> **THE EXERCISE**: Gather every line of the records below that contains the string "kern", and copy each one in full.

Excerpt from a dataset:
....
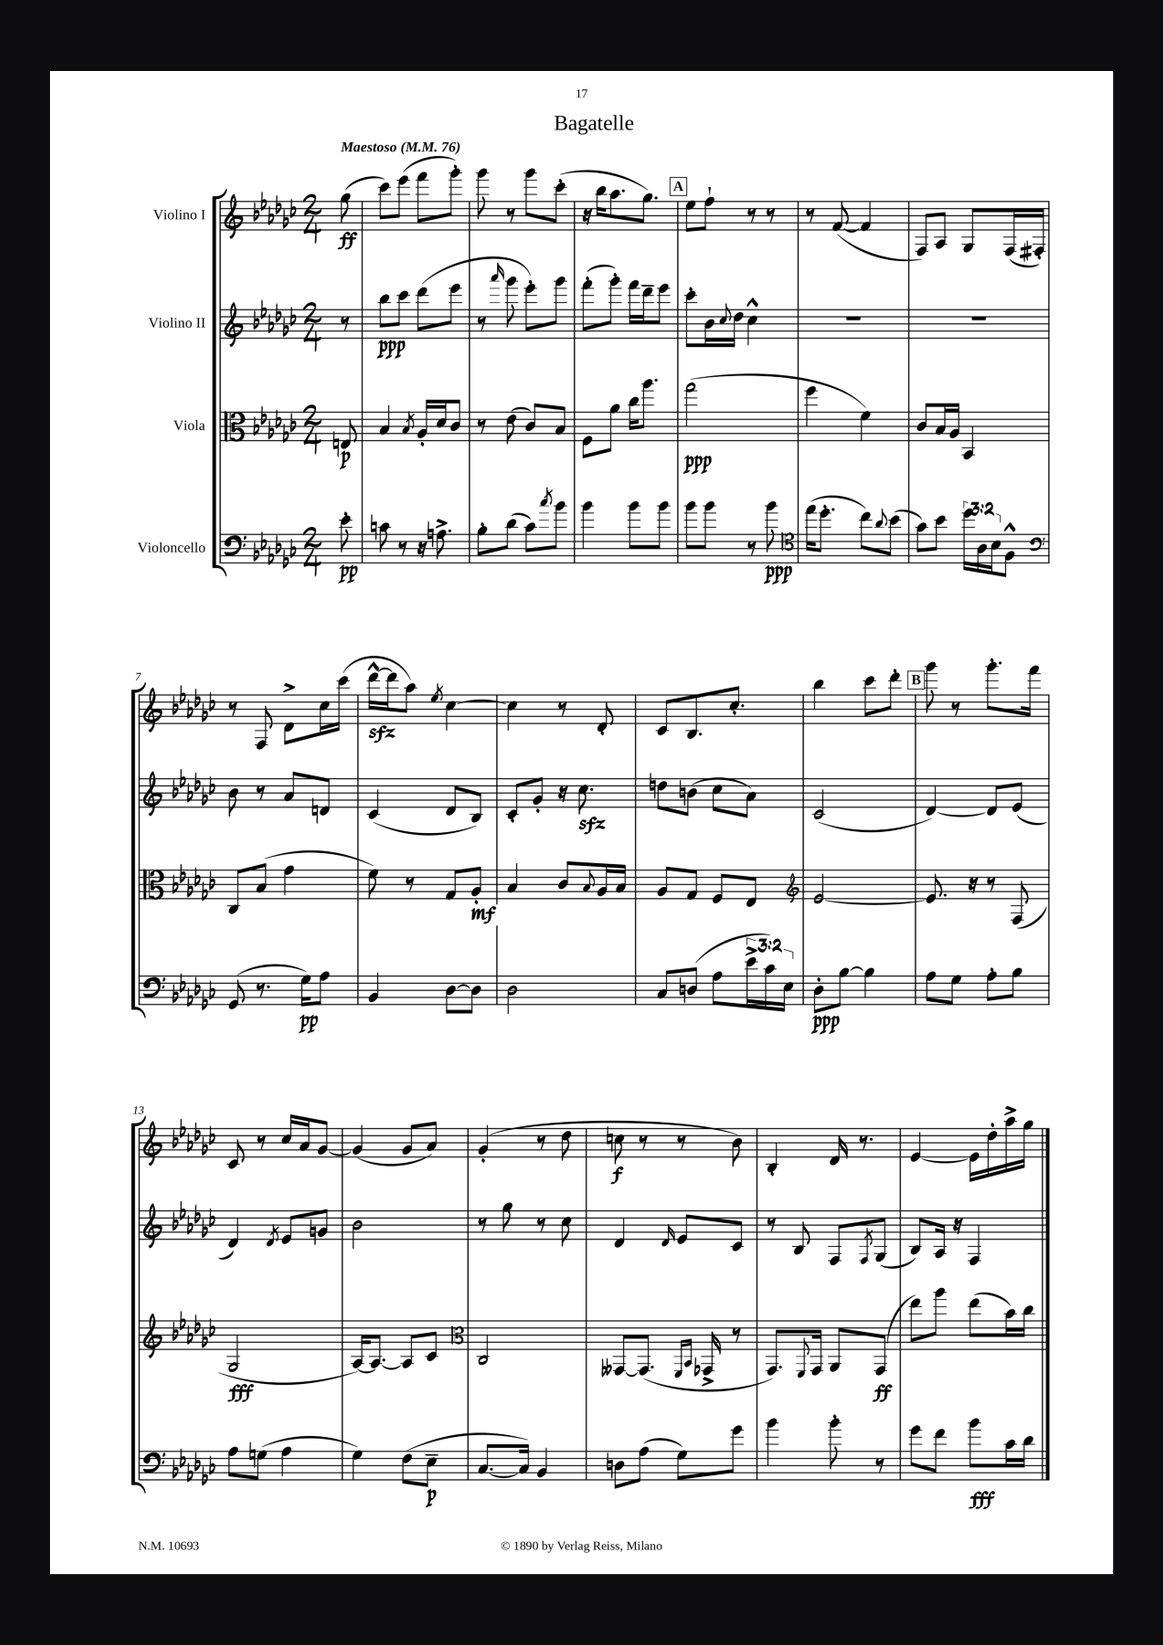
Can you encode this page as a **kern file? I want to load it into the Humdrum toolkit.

**kern	**kern	**kern	**kern
*staff4	*staff3	*staff2	*staff1
*clefF4	*clefC3	*clefG2	*clefG2
*k[b-e-a-d-g-c-]	*k[b-e-a-d-g-c-]	*k[b-e-a-d-g-c-]	*k[b-e-a-d-g-c-]
*M2/4	*M2/4	*M2/4	*M2/4
*MM76	*MM76	*MM76	*MM76
8e-'\	8E/	8r	(8gg-\
=	=	=	=
8c\	4B-/	8bb-\L	8ccc-\L)
8r	.	8ccc-\J	(8eee-\J
.	8qB-/	.	.
16r	16A-'/LL	(8ddd-\L	8fff\L
8.A^\	16d-/J	.	.
.	8c-/J	8eee-\J	8ggg-'\J)
=	=	=	=
8B-'\L	8r	8r	8ggg-\
.	.	16qqaaa-/	.
(8d-\J	(8e-\	8ggg-\	8r
8c-\L)	8c-/L)	8eee-'\L)	8ggg-\L
8qcc-/	.	.	.
8b-\J	8B-/J	8ggg-\J	(8ccc-'\J
=	=	=	=
4b-\	8F\L	(8fff'\L	16r
.	.	.	16bb-\LK
.	8a-\J	8ggg-'\J)	8.aa-\
8b-\L	16cc-\LK	16fff\LL	.
.	8.aa-\J	16ddd-~\J	8.gg-\J)
8b-\J	.	8eee-\J	.
=	=	=	=
8b-\L	(2gg-\	8ccc-'\L	8ee-\L
8b-\J	.	16b-\L	8ff`\J
.	.	8qqcc-/	.
.	.	16dd-\JJ	.
8r	.	4cc-^^\	8r
8b-\	.	.	8r
=	=	=	=
*clefC4	*	*	*
(16ee-\LK	4ff\	2r	8r
8.dd-'\J	.	.	.
.	.	.	([8f/
8cc-\L)	4f\)	.	4f/]
8qqa-/	.	.	.
(8b-\J	.	.	.
=	=	=	=
8g-\L)	8c-/L	2r	8F/L)
8b-\J	16B-/L	.	8A-/J
.	16A-/JJ	.	.
24dd-\LL	4BB-/	.	8G-/L
24A-\	.	.	.
24B-\J	.	.	.
8F^^\J	.	.	(16F/L
.	.	.	16F#'/JJ)
=	=	=	=
*clefF4	*	*	*
(8GG-/	8C-/L	8b-\	8r
8.r	(8B-/J	8r	8F/
.	4g-\	8a-/L	8d-^\L
16G-\LK)	.	.	.
8A-\J	.	8d/J	16cc-\L
.	.	.	(16ccc-\JJ
=	=	=	=
4BB-/	8f\)	(4c-/	[16ddd-^^\LL
.	.	.	16ddd-\]J
.	8r	.	8aa-\J)
.	.	.	8qee-/
[8D-\L	8G-/L	8d-/L	[4cc-\
8D-\]J	8A-'/J	8B-/J)	.
=	=	=	=
2D-\	4B-/	8c-'/L	4cc-\]
.	.	8g-'/J	.
.	8c-/L	16r	8r
.	.	8.cc-\	.
.	8qqB-/	.	.
.	16A-/L	.	8d-'/
.	16B-/JJ	.	.
=	=	=	=
8C-/L	8A-/L	8dd\L	8c-/L
(8D/J	8G-/J	(8b\J	8.B-/
8A-\L	8F/L	8cc-\L	.
.	.	.	8.cc-'/J
24e-^\L	8E-/J	8a-\J)	.
24c-\)	.	.	.
24E-\JJ	.	.	.
=	=	=	=
*	*clefG2	*	*
8D-'\L	[2e-/	(2c-/	4bb-\
[8B-\J	.	.	.
4B-\]	.	.	8ccc-\L
.	.	.	8ddd-'\J
=	=	=	=
8A-\L	8.e-/]	[4d-/)	8ggg-\
8G-\J	.	.	8r
.	16r	.	.
8A-'\L	8r	8d-/]L	8.ggg-'\L
8B-\J	(8F/	(8e-/J	.
.	.	.	16fff\Jk
=	=	=	=
8A-\L	2G-/	4d-/)	8c-/
(8G\J	.	.	8r
.	.	8qd-/	.
4A-\	.	8e-/L	16cc-/LL
.	.	.	16a-/J
.	.	8g/J	[8g-/J
=	=	=	=
4G-\)	[16A-/LK)	2b-\	(4g-/]
.	8.A-/_J	.	.
(8F\L	8A-/]L	.	8g-/L
8E-~\J	8c-/J	.	8a-/J)
=	=	=	=
*	*clefC3	*	*
[8.C-/L	2C-/	8r	(4g-'/
.	.	8gg-\	.
16C-/]Jk)	.	.	.
4BB-/	.	8r	8r
.	.	8cc-\	8dd-\
=	=	=	=
8D\L	[8GG--/L	4d-/	8cc\
(8A-\J	(8.GG--/]J	.	8r
.	.	16qqd-/	.
8G-\L)	.	8e-/L	8r
.	16qqFF/LL	.	.
.	16qqBB-/JJ	.	.
.	16GG-^/	.	.
8g-\J	8r	8c-/J	8b-\)
=	=	=	=
4b-\	8.GG-/L)	8r	4B-'/
.	.	8B-/	.
.	8qqFF/	.	.
.	16GG-/Jk	.	.
8b-'\	8AA-/L	8F/L	16d-/
.	.	.	8.r
.	.	8qF/	.
8r	(8GG-/J	(8G-/J	.
=	=	=	=
8g-\L	8ee-\L)	8B-/L)	[4e-/
8f\J	8aa-\J	16A-/Jk	.
.	.	16r	.
8b-\L	(8ee-\L	4F/	16e-\]LL
.	.	.	16dd-'\
16c-\L	16b-\L)	.	16aa-^\
16d-\JJ	16cc-\JJ	.	16gg-\JJ
==	==	==	==
*-	*-	*-	*-
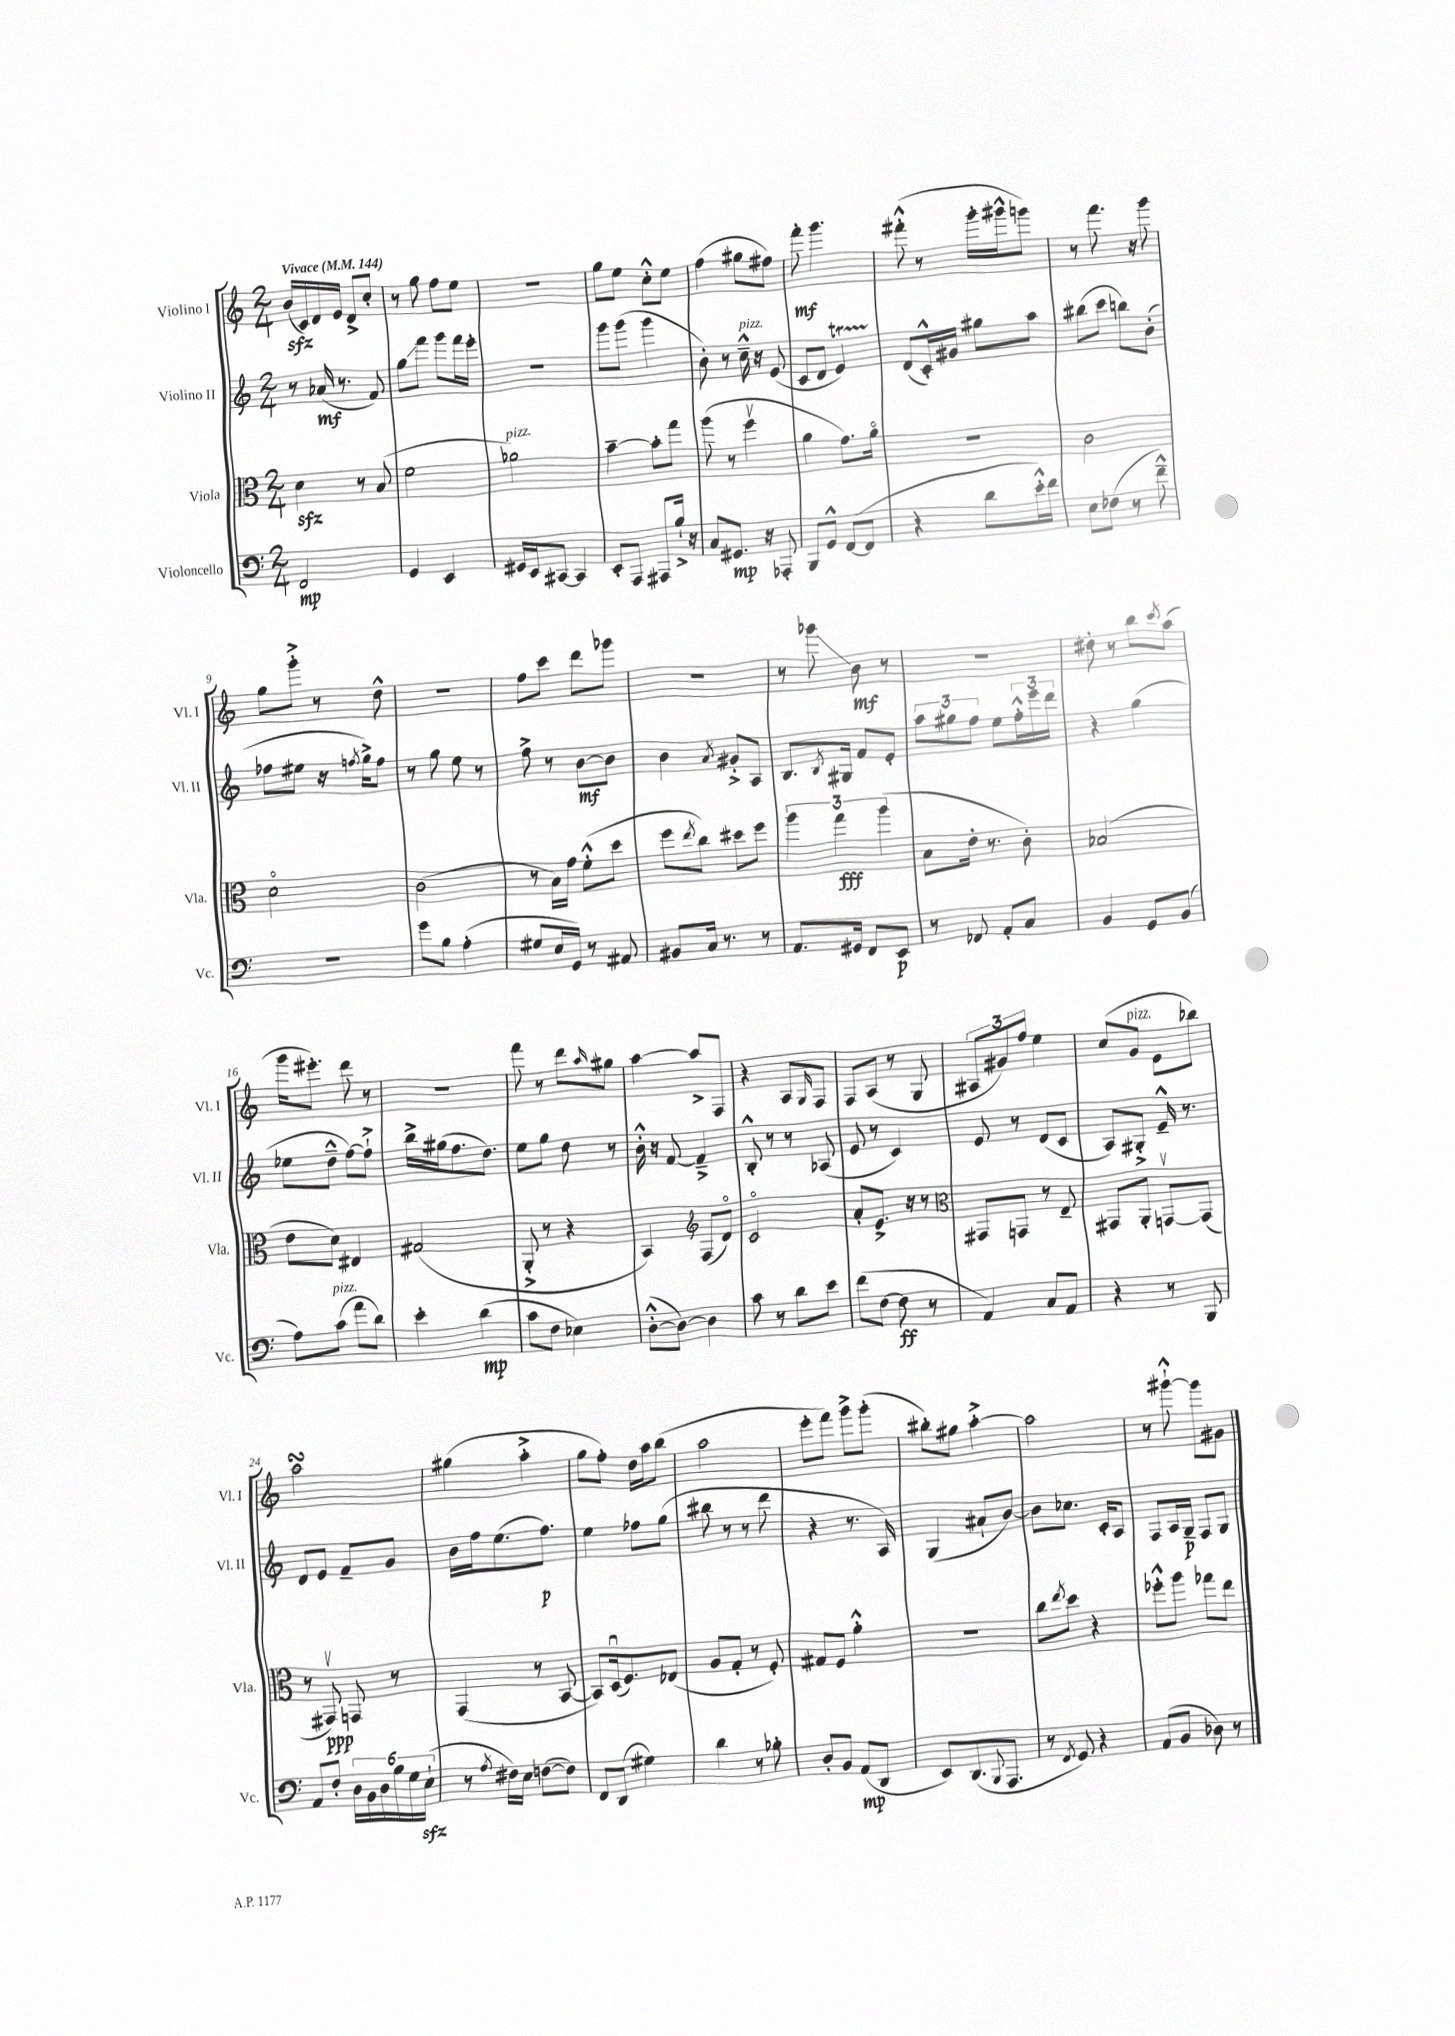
....
> **THE REPLY**:
Can you encode this page as a **kern file? I want to load it into the Humdrum toolkit.
**kern	**kern	**kern	**kern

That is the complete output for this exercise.